**** Task input ****

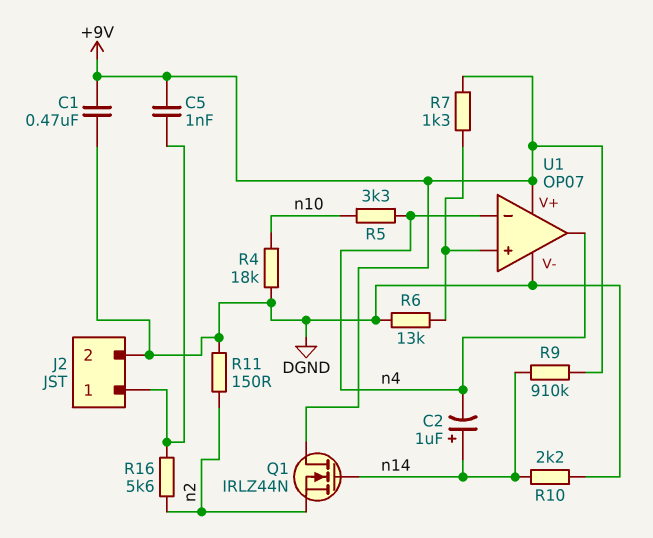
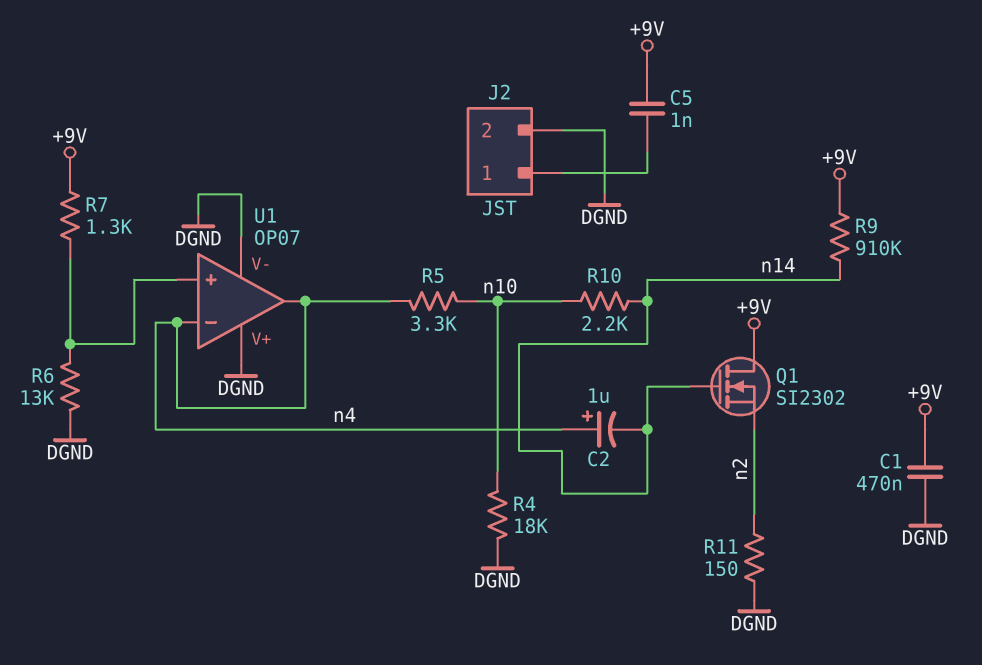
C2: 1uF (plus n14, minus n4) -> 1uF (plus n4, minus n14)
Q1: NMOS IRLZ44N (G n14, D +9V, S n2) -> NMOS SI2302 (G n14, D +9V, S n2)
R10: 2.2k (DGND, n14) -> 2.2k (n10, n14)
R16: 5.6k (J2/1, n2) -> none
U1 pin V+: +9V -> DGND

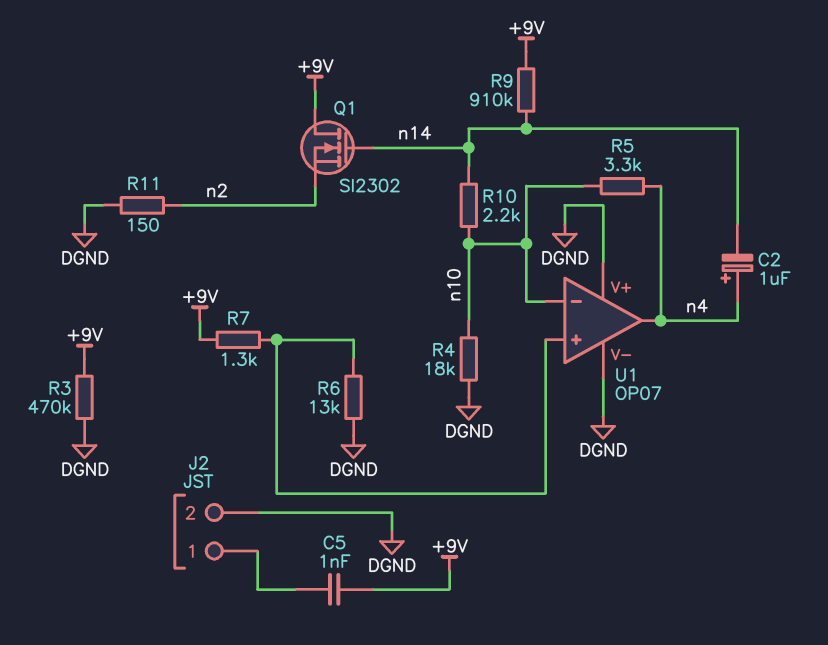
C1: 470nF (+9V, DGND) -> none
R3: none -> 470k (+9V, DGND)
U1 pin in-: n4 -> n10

****

What the task requires: When you repeat the records, reproduce each line exactly and drop the images.

Task output:
C2: 1uF (plus n14, minus n4) -> 1uF (plus n4, minus n14)
Q1: NMOS IRLZ44N (G n14, D +9V, S n2) -> NMOS SI2302 (G n14, D +9V, S n2)
R10: 2.2k (DGND, n14) -> 2.2k (n10, n14)
R16: 5.6k (J2/1, n2) -> none
U1 pin V+: +9V -> DGND

C1: 470nF (+9V, DGND) -> none
R3: none -> 470k (+9V, DGND)
U1 pin in-: n4 -> n10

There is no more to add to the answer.